DIRECTIONS: In the material below, find the span from the line with "R8: 82 (5V, RESET) -> none" to the line with "R1: 1k (GND, RESET) -> 3.3k (GND, RESET)" and transcribe only those lines, exactly, ends included, without the pictures.

DATASET EXCERPTS:

══════════════════════════════

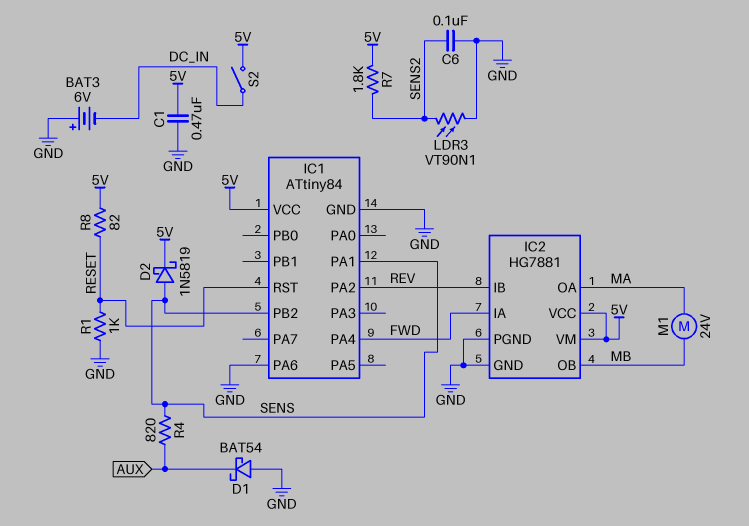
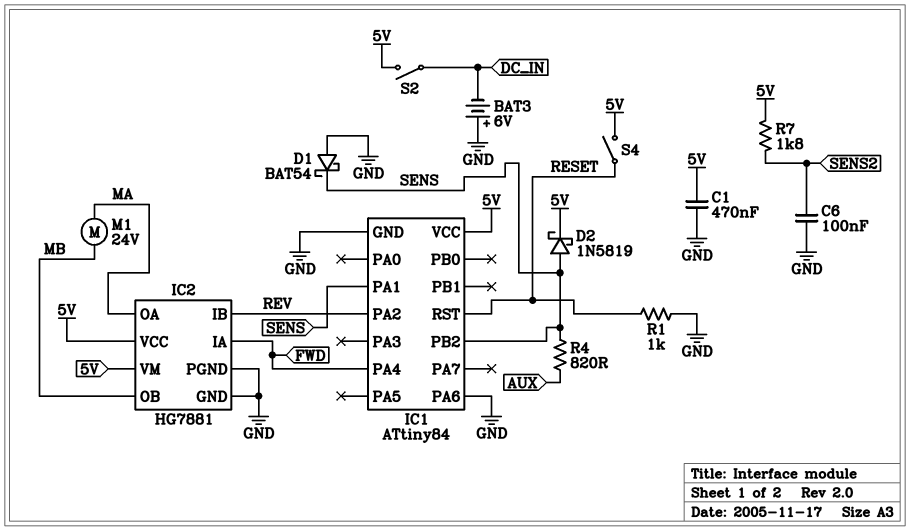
D1: schottky BAT54 (A GND, K AUX) -> schottky BAT54 (A GND, K SENS)
LDR3: VT90N1 (GND, SENS2) -> none
R8: 82 (5V, RESET) -> none
S4: none -> switch (5V, RESET)

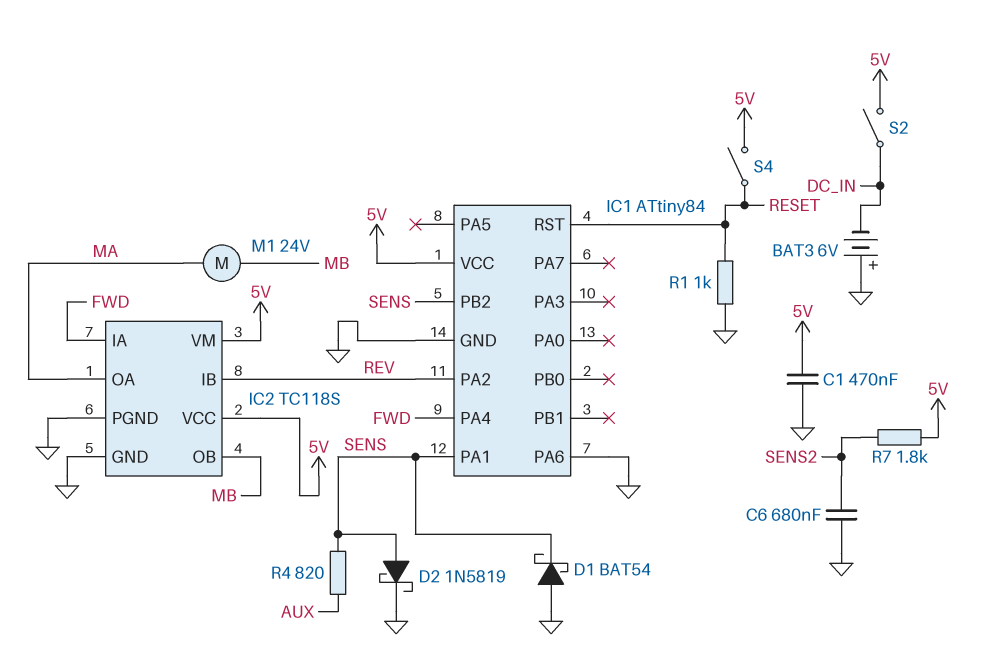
C6: 100nF (GND, SENS2) -> 680nF (GND, SENS2)
D2: schottky 1N5819 (A SENS, K 5V) -> schottky 1N5819 (A SENS, K GND)
IC2: HG7881 -> TC118S

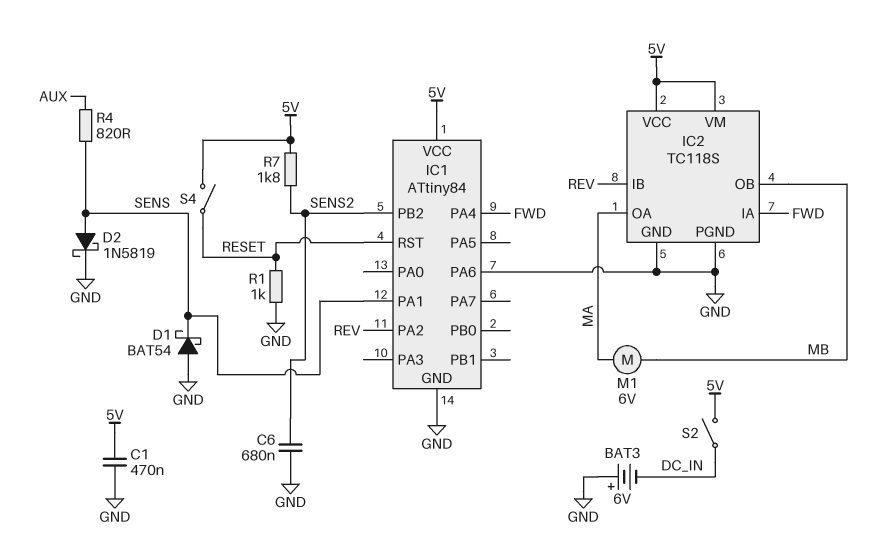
IC1 pin PB2: SENS -> SENS2
M1: motor 24V (MA, MB) -> motor 6V (MA, MB)

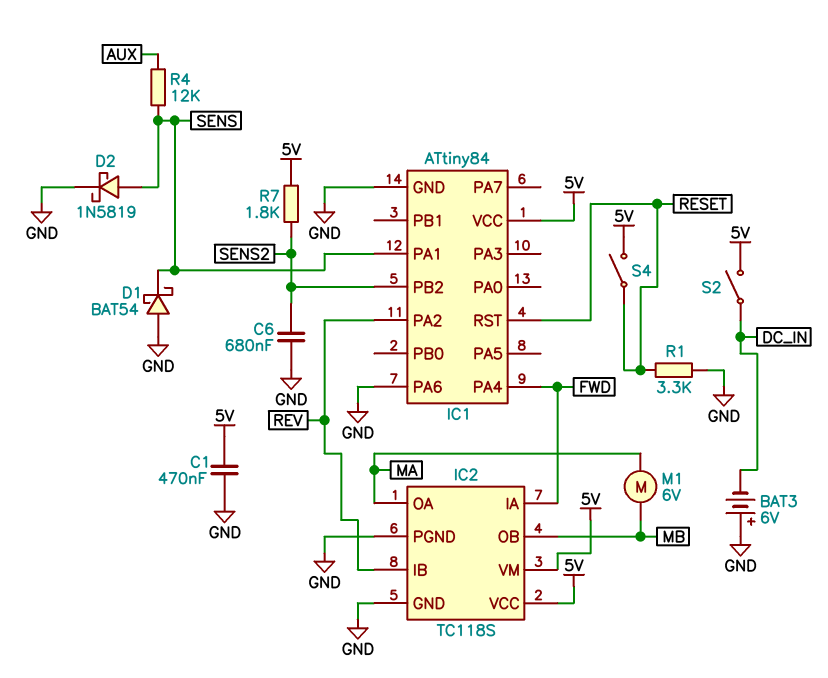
R1: 1k (GND, RESET) -> 3.3k (GND, RESET)
R4: 820 (AUX, SENS) -> 12k (AUX, SENS)

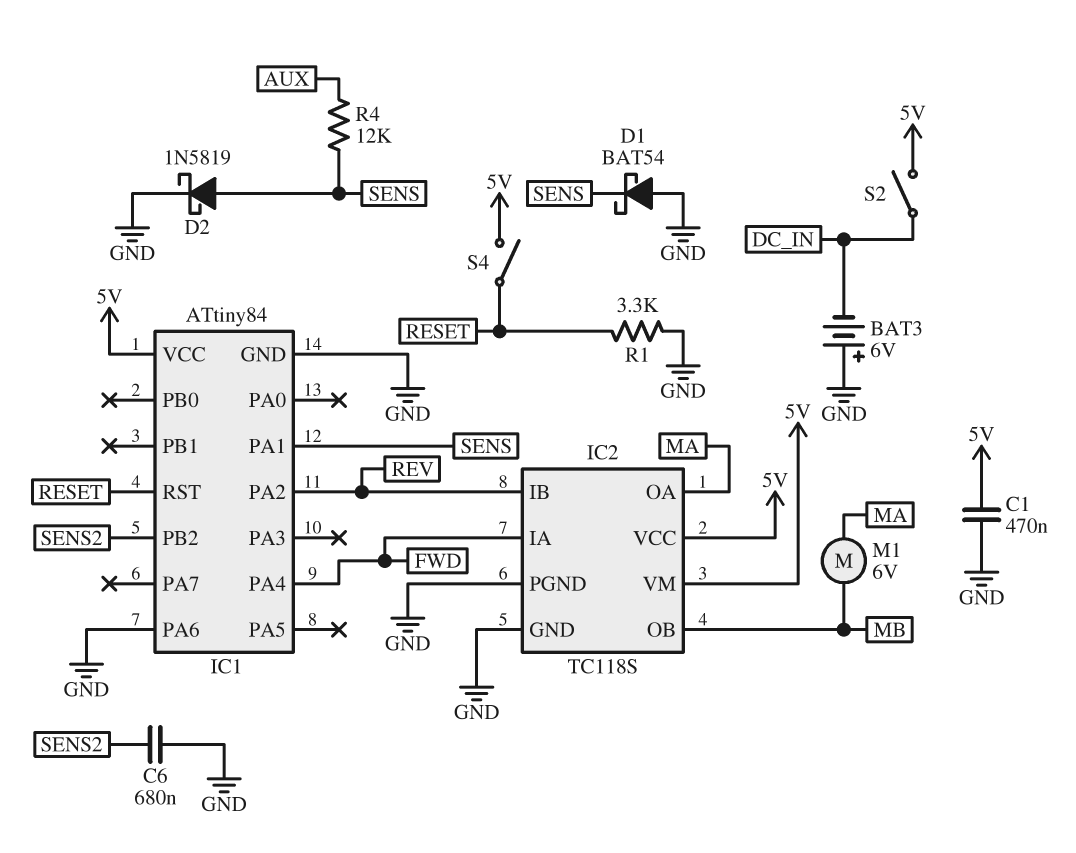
R7: 1.8k (5V, SENS2) -> none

══════════════════════════════

ANSWER FOR THIS EXERCISE:
R8: 82 (5V, RESET) -> none
S4: none -> switch (5V, RESET)

C6: 100nF (GND, SENS2) -> 680nF (GND, SENS2)
D2: schottky 1N5819 (A SENS, K 5V) -> schottky 1N5819 (A SENS, K GND)
IC2: HG7881 -> TC118S

IC1 pin PB2: SENS -> SENS2
M1: motor 24V (MA, MB) -> motor 6V (MA, MB)

R1: 1k (GND, RESET) -> 3.3k (GND, RESET)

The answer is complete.